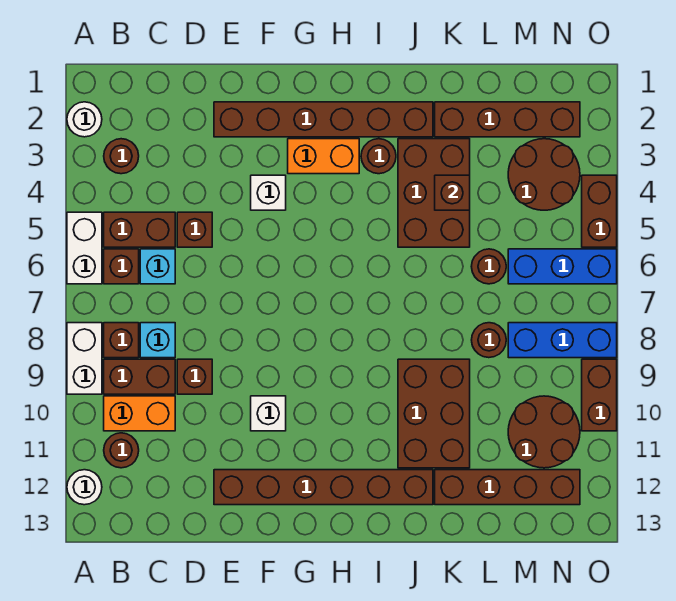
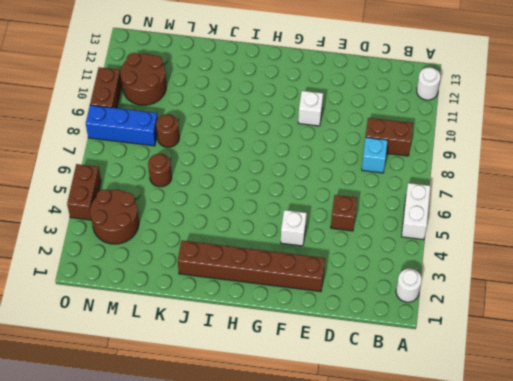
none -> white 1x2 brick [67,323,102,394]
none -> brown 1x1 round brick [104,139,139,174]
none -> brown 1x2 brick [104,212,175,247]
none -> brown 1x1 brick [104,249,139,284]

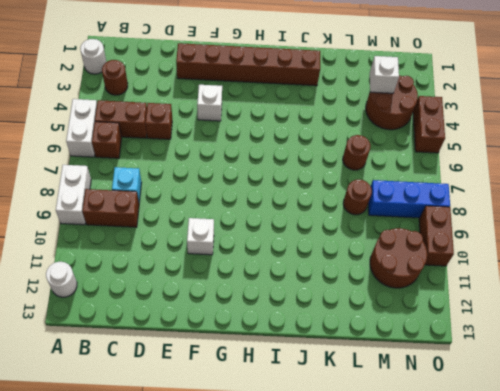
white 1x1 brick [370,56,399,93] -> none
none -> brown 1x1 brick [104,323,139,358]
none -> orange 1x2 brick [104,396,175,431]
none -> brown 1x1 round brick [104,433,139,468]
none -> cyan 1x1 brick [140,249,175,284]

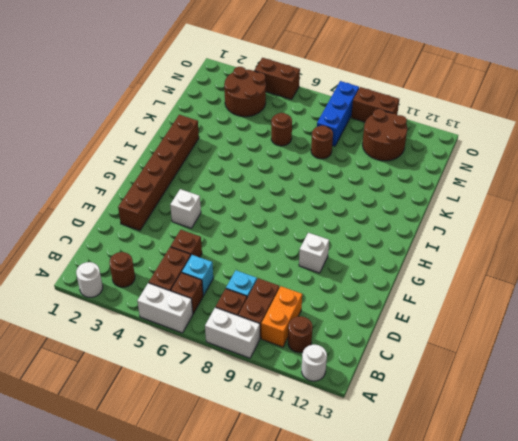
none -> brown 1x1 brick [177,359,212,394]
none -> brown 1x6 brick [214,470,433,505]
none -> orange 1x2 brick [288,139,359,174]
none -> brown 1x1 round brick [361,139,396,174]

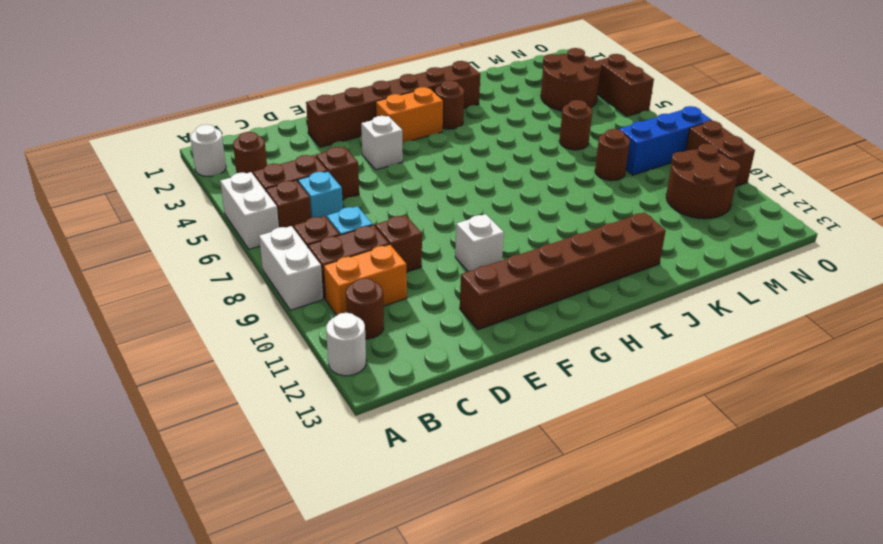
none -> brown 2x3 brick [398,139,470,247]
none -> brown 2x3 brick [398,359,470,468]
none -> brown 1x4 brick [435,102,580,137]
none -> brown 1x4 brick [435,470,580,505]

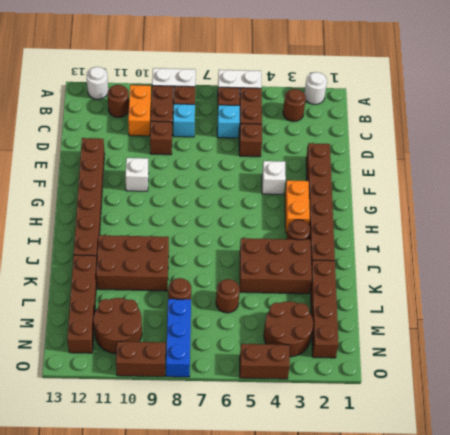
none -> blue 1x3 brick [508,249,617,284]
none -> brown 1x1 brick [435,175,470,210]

Activity — Looking at the entries above, how many lines contain the word "white"? Answer with the number alone.

Solution to the problem — 2